Start of DATA LISTING
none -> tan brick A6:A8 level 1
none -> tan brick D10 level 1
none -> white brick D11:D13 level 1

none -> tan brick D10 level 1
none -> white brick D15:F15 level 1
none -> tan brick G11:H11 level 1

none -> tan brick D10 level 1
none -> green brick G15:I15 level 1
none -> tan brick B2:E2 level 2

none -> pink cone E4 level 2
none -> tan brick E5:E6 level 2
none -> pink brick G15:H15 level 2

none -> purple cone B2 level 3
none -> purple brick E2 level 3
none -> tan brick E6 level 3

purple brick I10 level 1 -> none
End of DATA LISTING
Start of DATA LISTING
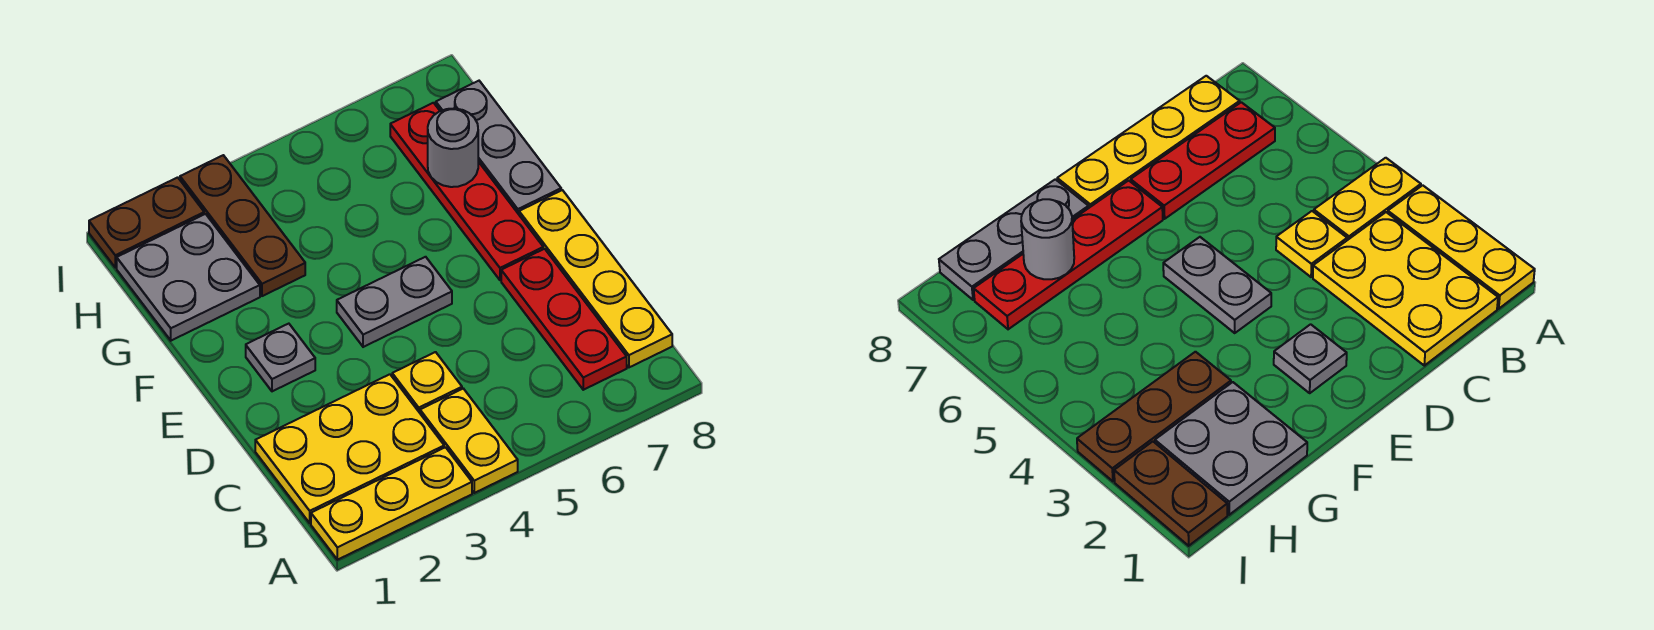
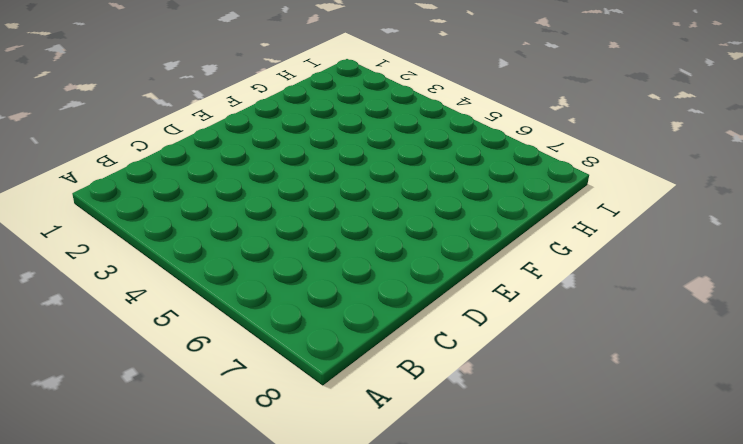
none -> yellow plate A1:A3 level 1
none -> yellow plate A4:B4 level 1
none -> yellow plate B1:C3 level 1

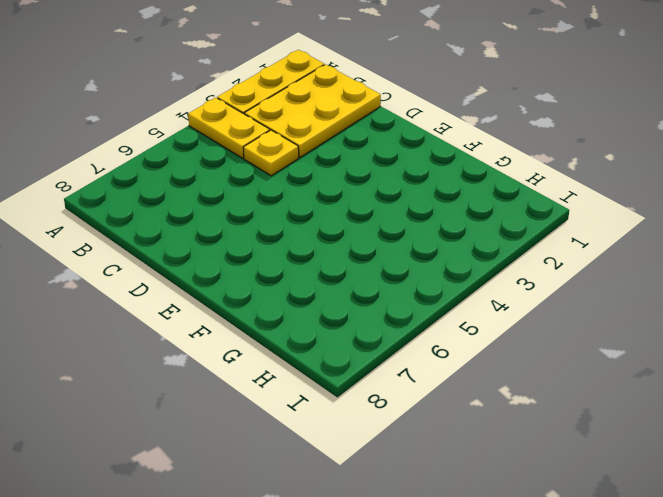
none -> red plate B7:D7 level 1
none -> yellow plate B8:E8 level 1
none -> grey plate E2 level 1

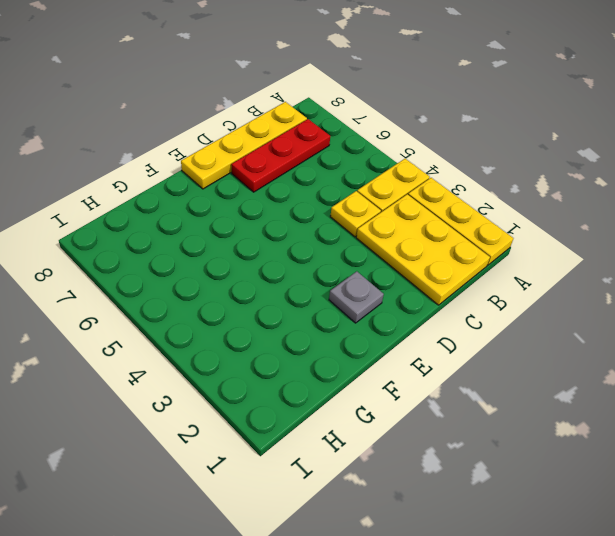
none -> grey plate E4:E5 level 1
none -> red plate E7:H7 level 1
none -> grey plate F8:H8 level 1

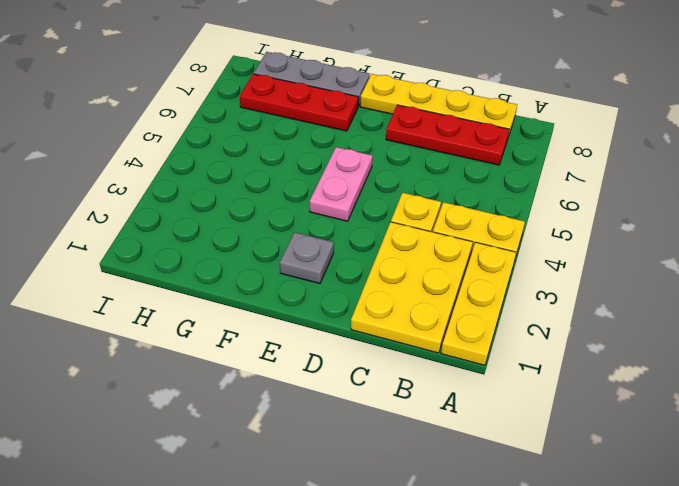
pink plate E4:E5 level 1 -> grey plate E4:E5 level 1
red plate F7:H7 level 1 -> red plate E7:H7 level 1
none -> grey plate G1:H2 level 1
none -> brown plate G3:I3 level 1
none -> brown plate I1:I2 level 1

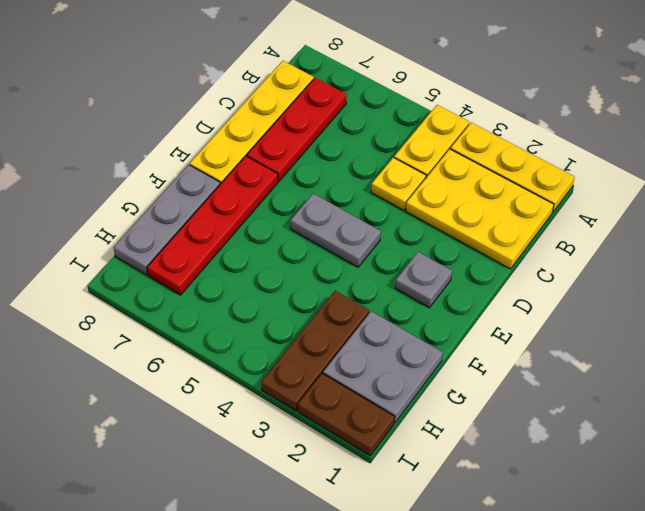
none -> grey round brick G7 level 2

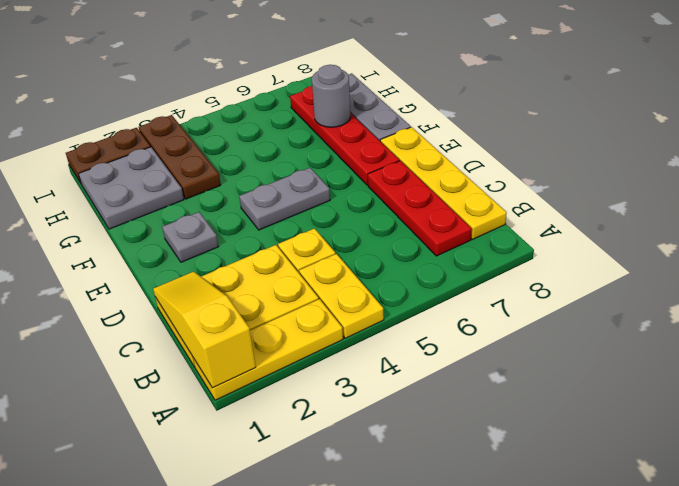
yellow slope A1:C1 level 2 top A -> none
End of DATA LISTING
Start of DATA LISTING
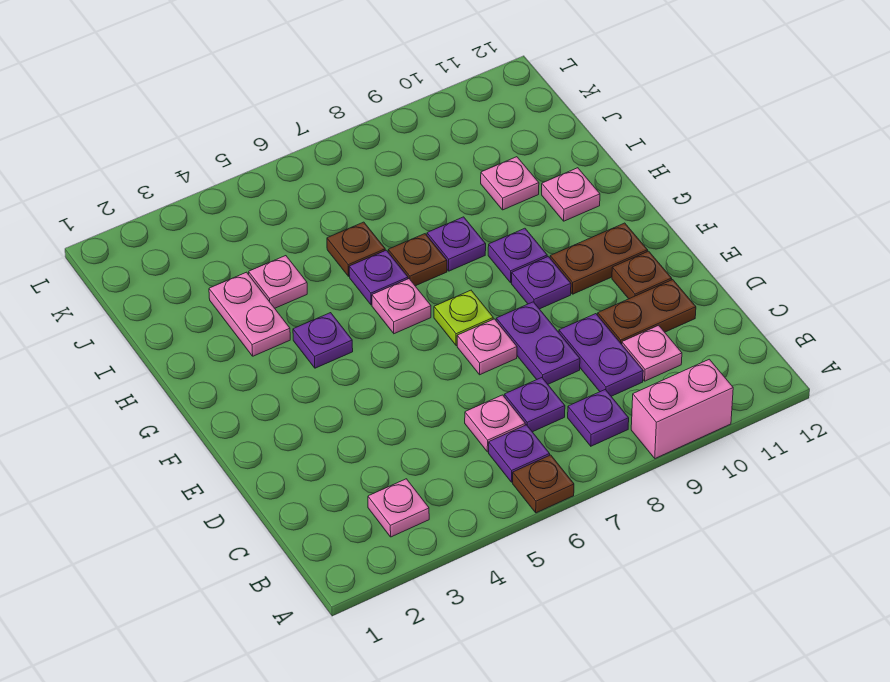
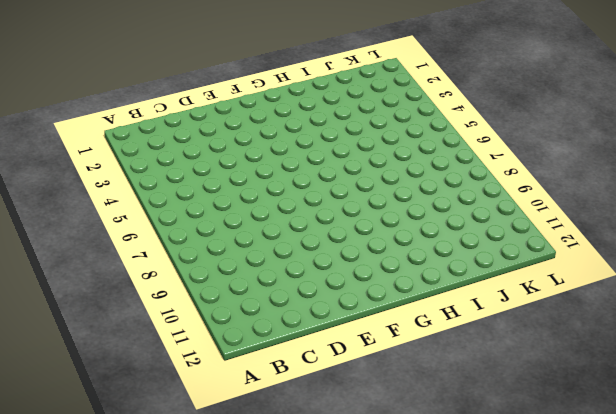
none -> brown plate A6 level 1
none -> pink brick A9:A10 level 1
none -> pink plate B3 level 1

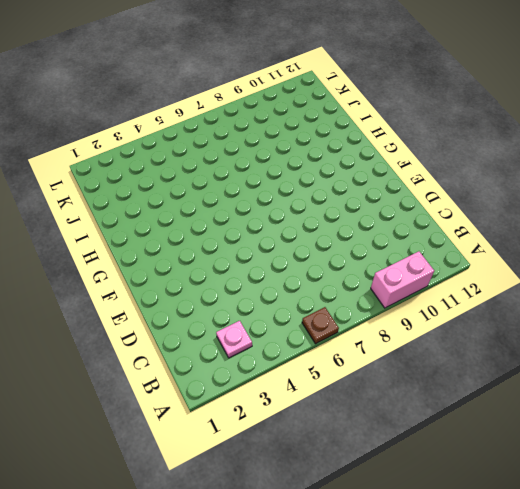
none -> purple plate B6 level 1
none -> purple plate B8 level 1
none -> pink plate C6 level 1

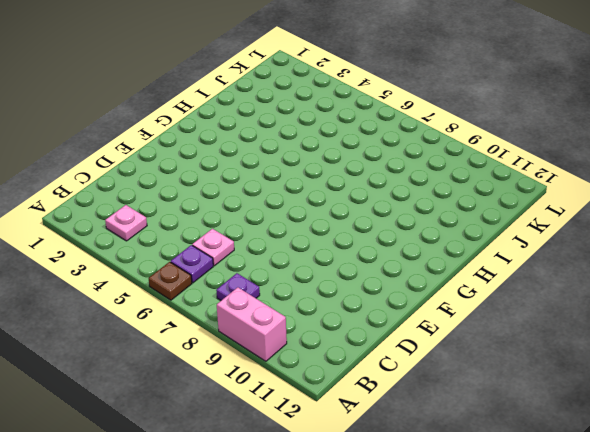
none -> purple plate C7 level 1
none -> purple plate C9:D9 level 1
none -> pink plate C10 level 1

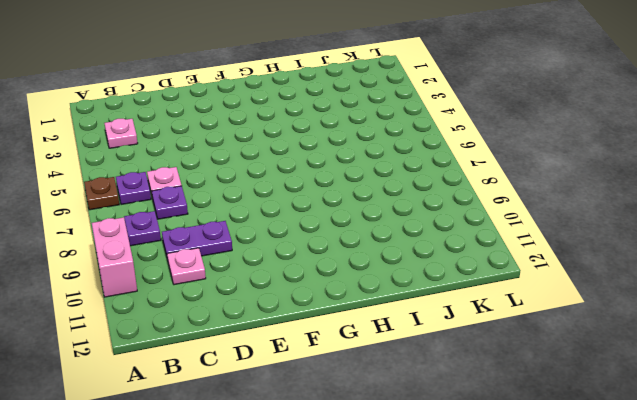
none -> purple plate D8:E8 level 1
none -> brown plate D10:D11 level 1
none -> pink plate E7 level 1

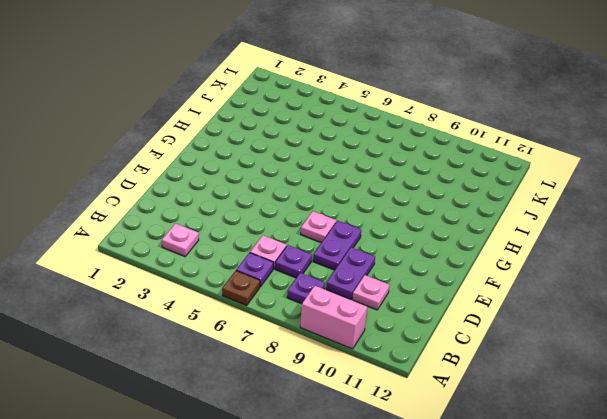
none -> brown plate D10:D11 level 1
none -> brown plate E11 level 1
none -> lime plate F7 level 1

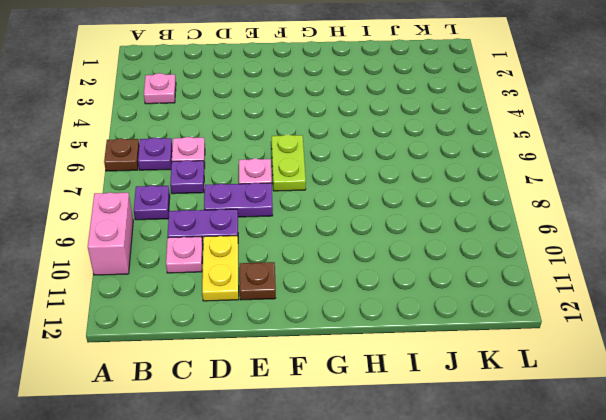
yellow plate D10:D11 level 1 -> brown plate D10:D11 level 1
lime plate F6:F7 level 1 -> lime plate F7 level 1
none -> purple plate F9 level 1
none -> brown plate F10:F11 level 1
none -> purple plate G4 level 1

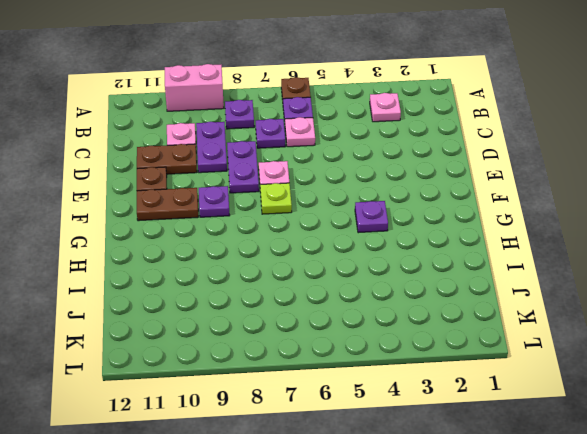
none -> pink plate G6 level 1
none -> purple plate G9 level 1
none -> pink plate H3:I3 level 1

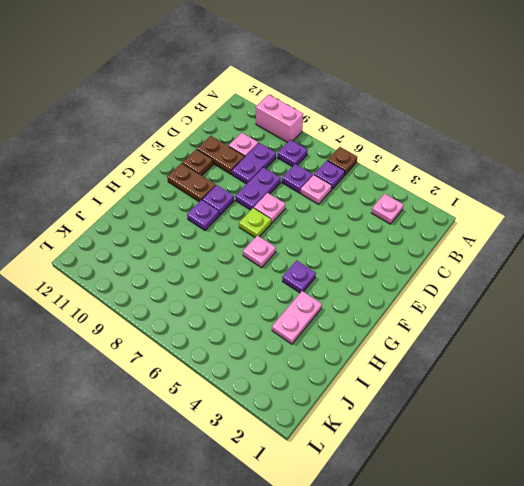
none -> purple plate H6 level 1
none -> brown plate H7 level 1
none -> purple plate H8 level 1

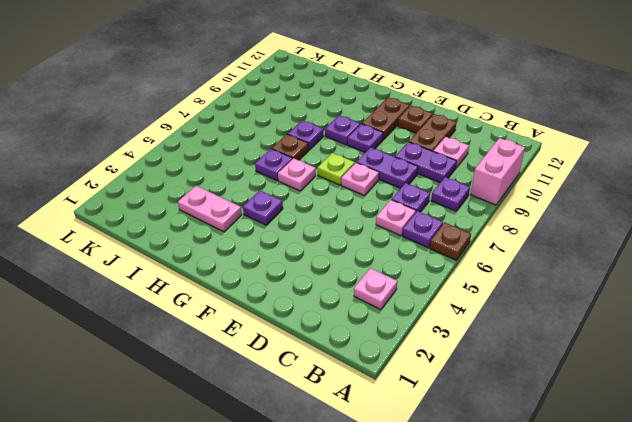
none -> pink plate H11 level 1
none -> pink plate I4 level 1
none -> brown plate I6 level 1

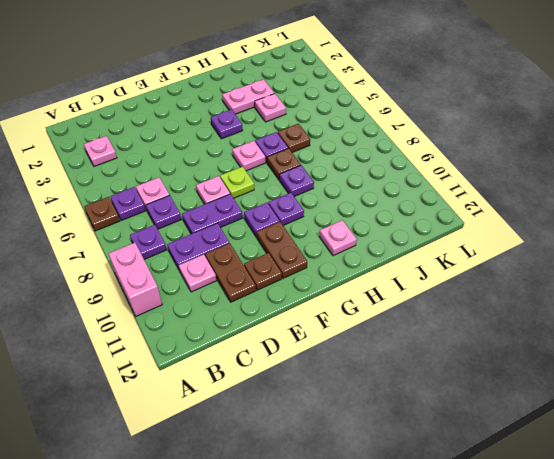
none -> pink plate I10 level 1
End of DATA LISTING
ACTIVITY> Copy, exactly and only, the lines above that begin with the one containing "none -> tan brick A6:A8 level 1" and finish with the one containing "purple brick I10 level 1 -> none".

REPLY>
none -> tan brick A6:A8 level 1
none -> tan brick D10 level 1
none -> white brick D11:D13 level 1

none -> tan brick D10 level 1
none -> white brick D15:F15 level 1
none -> tan brick G11:H11 level 1

none -> tan brick D10 level 1
none -> green brick G15:I15 level 1
none -> tan brick B2:E2 level 2

none -> pink cone E4 level 2
none -> tan brick E5:E6 level 2
none -> pink brick G15:H15 level 2

none -> purple cone B2 level 3
none -> purple brick E2 level 3
none -> tan brick E6 level 3

purple brick I10 level 1 -> none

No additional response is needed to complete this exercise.